Leave out the pictures, and retype the remaining data exactly.

Data extracts Block Start

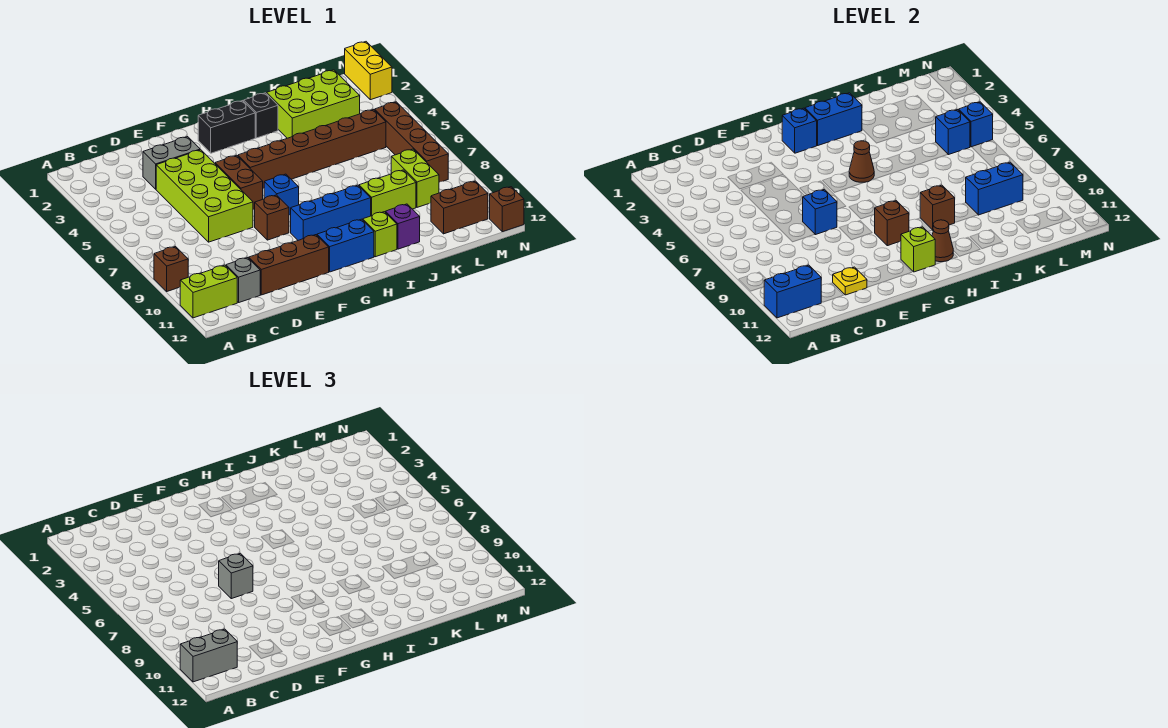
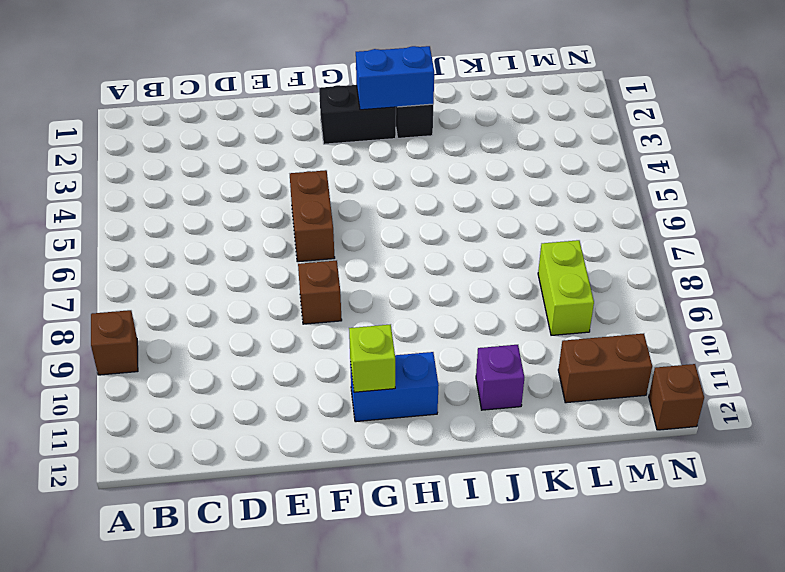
none -> lime brick A11:B11 level 1
none -> grey brick C11 level 1
none -> grey brick D3:E3 level 1
none -> lime brick D4:E7 level 1

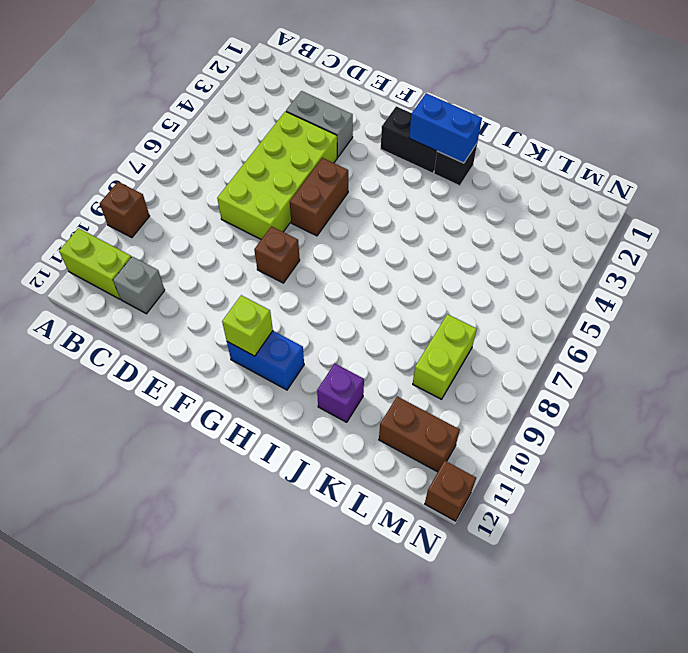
none -> brown brick D11:F11 level 1
none -> brown brick G5:L5 level 1
none -> blue brick G7 level 1
none -> blue brick G9:I9 level 1

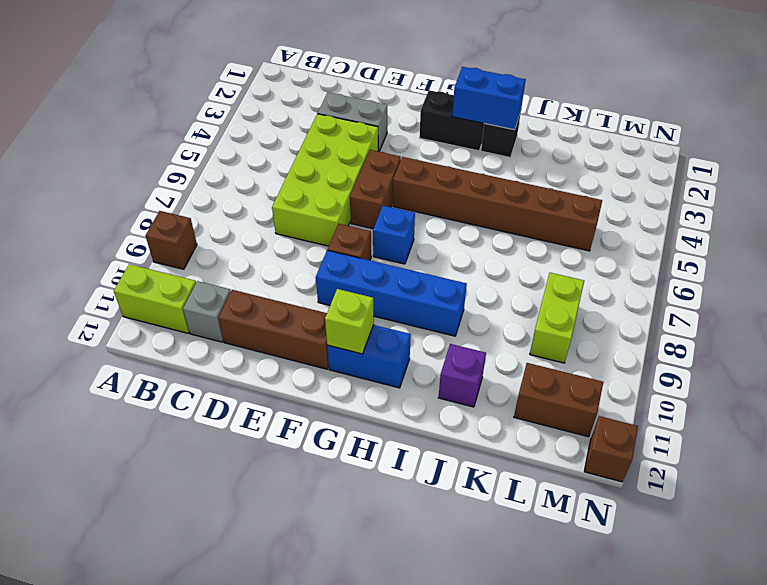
blue brick F9:I9 level 1 -> blue brick G9:I9 level 1
none -> lime brick I11 level 1
none -> lime brick J2:L3 level 1
none -> lime brick J9:K9 level 1
none -> brown brick M5:M8 level 1

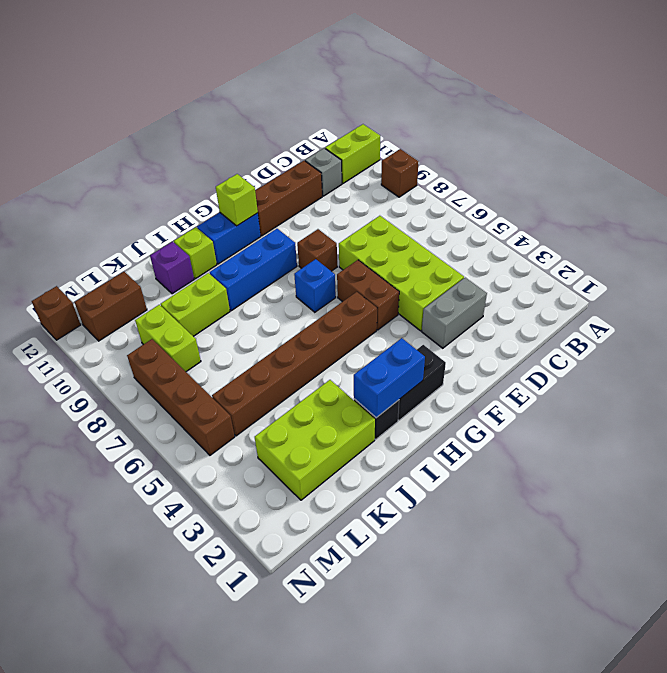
none -> yellow brick N1:N2 level 1
none -> blue brick A11:B11 level 2
none -> yellow plate D11 level 2
none -> blue brick E7 level 2

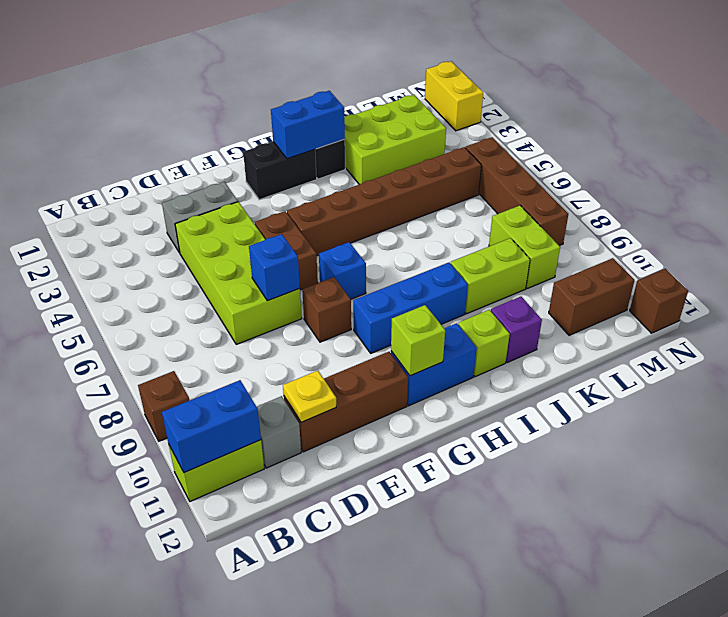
none -> blue brick G2 level 2
none -> brown brick G9 level 2
none -> brown cone H5 level 2
none -> brown cone H11 level 2

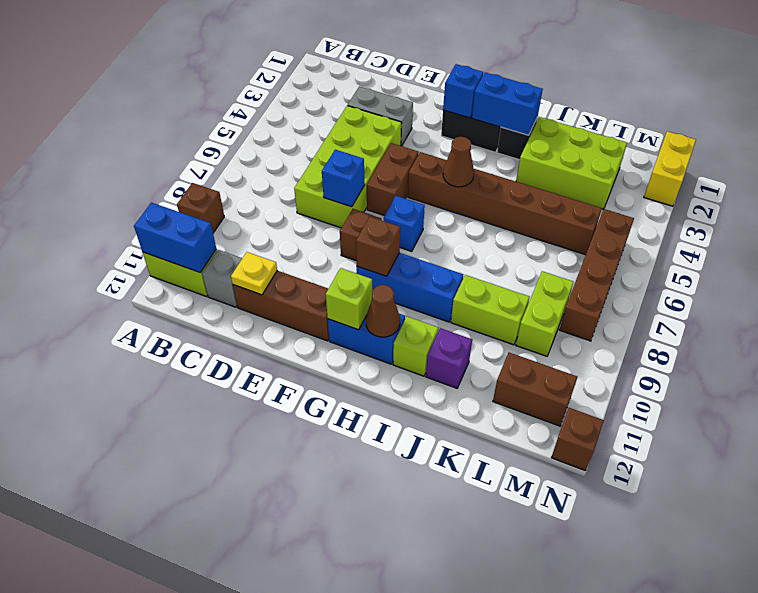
none -> brown brick I9 level 2
none -> blue brick K9:L9 level 2
none -> blue brick L5 level 2
none -> blue brick M5 level 2

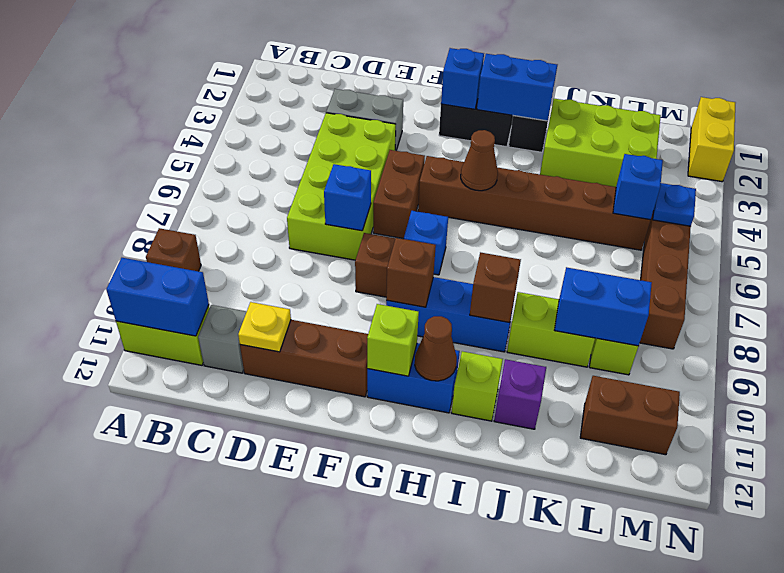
blue plate M5 level 2 -> blue brick M5 level 2
none -> brown brick N12 level 1
none -> grey brick A11:B11 level 3
none -> grey brick E7 level 3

Data extracts Block End

Reply to the exercise:
none -> lime brick A11:B11 level 1
none -> grey brick C11 level 1
none -> grey brick D3:E3 level 1
none -> lime brick D4:E7 level 1

none -> brown brick D11:F11 level 1
none -> brown brick G5:L5 level 1
none -> blue brick G7 level 1
none -> blue brick G9:I9 level 1

blue brick F9:I9 level 1 -> blue brick G9:I9 level 1
none -> lime brick I11 level 1
none -> lime brick J2:L3 level 1
none -> lime brick J9:K9 level 1
none -> brown brick M5:M8 level 1

none -> yellow brick N1:N2 level 1
none -> blue brick A11:B11 level 2
none -> yellow plate D11 level 2
none -> blue brick E7 level 2

none -> blue brick G2 level 2
none -> brown brick G9 level 2
none -> brown cone H5 level 2
none -> brown cone H11 level 2

none -> brown brick I9 level 2
none -> blue brick K9:L9 level 2
none -> blue brick L5 level 2
none -> blue brick M5 level 2

blue plate M5 level 2 -> blue brick M5 level 2
none -> brown brick N12 level 1
none -> grey brick A11:B11 level 3
none -> grey brick E7 level 3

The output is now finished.